Task goal: Say how many lines in the listing contain the string "VBUS", giving the number alone.

Input records:
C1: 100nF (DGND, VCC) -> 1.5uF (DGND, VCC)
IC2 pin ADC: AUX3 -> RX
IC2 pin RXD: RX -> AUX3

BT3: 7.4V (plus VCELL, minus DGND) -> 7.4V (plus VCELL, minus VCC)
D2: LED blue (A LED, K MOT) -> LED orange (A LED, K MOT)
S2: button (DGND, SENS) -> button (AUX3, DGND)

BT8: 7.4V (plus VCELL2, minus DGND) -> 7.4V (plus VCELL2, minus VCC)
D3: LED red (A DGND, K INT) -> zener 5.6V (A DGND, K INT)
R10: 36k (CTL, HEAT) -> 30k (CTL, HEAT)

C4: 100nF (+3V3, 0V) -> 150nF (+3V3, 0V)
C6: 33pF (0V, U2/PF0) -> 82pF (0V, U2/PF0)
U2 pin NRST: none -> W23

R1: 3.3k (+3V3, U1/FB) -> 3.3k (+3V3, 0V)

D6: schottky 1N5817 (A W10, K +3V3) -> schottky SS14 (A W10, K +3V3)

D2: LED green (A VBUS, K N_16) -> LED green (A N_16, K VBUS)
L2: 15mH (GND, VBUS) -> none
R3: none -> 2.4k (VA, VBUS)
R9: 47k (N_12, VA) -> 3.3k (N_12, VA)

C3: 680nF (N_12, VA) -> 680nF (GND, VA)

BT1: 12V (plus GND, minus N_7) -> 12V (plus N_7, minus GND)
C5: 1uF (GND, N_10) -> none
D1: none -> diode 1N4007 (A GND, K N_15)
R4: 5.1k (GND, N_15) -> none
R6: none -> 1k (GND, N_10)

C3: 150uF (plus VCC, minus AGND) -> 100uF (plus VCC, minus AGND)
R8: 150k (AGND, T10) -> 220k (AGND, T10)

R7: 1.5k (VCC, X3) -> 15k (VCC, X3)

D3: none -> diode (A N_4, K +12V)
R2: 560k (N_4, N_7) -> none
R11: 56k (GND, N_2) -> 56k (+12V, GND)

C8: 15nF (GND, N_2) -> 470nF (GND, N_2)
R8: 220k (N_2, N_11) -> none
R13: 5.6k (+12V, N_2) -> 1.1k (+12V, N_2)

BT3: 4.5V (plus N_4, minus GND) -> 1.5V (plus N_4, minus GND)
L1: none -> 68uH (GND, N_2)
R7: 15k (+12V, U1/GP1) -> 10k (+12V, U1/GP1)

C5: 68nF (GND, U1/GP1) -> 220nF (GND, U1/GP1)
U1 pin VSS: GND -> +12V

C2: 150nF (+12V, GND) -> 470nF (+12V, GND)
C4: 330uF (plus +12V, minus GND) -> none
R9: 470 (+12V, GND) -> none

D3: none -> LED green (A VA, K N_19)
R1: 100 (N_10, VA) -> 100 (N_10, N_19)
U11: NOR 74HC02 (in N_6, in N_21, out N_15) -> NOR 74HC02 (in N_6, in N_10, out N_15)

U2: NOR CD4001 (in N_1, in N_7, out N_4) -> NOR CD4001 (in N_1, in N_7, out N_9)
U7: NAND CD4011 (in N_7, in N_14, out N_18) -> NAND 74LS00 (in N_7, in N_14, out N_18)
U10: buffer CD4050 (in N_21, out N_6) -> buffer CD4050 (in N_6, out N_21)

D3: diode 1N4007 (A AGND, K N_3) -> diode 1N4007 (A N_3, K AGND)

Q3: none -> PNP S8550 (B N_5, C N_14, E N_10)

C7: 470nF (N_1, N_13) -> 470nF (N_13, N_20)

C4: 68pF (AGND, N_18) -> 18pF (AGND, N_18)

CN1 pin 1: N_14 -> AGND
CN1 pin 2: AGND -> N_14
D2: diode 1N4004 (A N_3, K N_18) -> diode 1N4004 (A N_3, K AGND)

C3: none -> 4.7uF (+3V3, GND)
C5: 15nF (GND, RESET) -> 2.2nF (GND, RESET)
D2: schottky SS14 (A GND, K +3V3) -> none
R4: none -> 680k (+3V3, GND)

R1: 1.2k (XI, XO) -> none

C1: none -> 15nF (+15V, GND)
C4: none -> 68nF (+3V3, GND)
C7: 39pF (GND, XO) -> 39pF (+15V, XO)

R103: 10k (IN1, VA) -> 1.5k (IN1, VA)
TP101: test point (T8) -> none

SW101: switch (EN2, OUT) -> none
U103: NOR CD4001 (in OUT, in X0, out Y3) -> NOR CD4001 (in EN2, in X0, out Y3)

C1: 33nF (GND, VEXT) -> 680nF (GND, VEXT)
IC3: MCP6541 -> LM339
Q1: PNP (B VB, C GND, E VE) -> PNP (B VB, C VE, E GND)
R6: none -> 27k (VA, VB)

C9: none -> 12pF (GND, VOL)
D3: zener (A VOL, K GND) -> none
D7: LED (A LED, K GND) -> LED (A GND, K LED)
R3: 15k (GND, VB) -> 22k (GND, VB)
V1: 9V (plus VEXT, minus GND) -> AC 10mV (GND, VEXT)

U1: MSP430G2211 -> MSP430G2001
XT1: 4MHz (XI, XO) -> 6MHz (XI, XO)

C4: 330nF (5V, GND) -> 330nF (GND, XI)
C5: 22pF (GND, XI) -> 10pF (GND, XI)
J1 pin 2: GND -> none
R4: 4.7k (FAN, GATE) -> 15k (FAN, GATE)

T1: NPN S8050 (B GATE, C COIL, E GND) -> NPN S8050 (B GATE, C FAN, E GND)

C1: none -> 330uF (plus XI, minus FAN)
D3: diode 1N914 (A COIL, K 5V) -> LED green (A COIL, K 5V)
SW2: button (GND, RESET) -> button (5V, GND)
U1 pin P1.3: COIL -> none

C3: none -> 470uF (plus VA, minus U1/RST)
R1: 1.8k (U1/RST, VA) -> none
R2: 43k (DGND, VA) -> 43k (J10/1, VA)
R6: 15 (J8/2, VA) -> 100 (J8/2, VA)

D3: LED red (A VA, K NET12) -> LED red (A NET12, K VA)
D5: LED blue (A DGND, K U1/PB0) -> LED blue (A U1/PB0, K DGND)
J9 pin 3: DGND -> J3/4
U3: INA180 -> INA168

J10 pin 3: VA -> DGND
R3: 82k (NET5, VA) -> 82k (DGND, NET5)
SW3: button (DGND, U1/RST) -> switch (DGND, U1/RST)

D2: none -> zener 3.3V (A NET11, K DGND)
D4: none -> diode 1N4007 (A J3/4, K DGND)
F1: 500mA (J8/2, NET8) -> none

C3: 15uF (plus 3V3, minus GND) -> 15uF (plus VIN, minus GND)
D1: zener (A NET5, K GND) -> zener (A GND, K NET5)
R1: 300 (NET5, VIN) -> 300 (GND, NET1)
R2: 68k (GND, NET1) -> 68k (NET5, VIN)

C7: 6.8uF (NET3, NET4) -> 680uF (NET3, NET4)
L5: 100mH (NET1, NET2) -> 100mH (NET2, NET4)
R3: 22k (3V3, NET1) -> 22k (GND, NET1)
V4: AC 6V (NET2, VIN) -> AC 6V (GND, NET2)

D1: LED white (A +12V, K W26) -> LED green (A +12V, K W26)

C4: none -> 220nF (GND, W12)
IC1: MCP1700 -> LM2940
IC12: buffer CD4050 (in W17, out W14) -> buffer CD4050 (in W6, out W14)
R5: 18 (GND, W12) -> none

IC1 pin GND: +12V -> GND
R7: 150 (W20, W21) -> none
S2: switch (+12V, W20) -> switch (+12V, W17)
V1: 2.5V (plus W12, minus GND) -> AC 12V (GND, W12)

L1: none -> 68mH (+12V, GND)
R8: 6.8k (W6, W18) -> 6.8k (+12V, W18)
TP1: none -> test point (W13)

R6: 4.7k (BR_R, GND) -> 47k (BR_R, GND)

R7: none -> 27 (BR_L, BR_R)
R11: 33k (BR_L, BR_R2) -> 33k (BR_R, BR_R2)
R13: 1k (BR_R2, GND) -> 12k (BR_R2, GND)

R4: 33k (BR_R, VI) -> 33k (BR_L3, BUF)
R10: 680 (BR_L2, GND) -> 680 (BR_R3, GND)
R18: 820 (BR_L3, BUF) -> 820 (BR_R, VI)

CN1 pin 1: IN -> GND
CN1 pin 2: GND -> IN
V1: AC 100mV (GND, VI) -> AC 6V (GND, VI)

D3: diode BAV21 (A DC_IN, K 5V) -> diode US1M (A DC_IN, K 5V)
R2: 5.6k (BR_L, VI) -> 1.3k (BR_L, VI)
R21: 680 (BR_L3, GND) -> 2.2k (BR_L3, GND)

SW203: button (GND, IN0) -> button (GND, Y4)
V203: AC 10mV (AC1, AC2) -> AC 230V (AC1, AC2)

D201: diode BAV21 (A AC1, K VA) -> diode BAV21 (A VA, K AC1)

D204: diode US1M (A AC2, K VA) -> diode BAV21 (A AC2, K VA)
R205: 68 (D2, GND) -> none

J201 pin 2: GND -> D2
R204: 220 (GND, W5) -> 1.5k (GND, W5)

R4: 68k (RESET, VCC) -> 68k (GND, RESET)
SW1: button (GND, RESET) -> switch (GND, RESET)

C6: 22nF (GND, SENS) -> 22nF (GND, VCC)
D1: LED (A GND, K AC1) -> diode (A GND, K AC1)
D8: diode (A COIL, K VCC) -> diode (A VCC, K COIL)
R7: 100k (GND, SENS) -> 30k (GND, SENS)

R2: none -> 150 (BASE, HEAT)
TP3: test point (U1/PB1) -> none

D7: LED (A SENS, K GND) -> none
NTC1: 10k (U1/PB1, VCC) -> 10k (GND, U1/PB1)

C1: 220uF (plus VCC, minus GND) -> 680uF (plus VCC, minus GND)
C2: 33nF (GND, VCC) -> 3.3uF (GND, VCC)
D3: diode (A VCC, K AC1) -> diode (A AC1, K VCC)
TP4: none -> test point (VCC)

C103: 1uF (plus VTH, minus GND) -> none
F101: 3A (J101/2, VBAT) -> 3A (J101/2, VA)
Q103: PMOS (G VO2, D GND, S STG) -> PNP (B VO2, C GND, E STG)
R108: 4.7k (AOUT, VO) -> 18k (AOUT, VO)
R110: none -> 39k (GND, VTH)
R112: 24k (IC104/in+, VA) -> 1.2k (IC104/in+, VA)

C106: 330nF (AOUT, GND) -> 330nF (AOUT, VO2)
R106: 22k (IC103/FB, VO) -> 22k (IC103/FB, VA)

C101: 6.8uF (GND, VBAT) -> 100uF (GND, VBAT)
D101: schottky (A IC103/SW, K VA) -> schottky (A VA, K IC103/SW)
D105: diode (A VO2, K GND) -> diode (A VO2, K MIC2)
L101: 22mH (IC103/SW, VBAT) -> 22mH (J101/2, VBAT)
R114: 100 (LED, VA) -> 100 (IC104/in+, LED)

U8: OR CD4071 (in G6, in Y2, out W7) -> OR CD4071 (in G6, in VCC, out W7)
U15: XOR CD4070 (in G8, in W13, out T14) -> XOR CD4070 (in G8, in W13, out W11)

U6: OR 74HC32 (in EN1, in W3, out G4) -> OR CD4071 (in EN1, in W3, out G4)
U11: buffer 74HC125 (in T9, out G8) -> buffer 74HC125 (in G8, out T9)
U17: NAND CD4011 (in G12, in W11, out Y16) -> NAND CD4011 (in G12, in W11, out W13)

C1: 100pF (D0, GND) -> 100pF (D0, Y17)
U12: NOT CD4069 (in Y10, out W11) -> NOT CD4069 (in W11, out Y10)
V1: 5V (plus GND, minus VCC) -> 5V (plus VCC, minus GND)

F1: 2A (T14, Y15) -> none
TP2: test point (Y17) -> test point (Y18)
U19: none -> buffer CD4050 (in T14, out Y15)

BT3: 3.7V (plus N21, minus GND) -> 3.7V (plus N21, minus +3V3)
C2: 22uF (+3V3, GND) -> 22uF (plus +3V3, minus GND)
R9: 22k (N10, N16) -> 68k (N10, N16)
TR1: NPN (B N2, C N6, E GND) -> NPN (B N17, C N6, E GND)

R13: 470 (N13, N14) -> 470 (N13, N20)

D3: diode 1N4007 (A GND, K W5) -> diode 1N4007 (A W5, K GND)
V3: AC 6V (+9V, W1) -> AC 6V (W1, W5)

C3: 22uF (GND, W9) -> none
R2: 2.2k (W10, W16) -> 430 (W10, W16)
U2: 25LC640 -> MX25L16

Expected answer: 3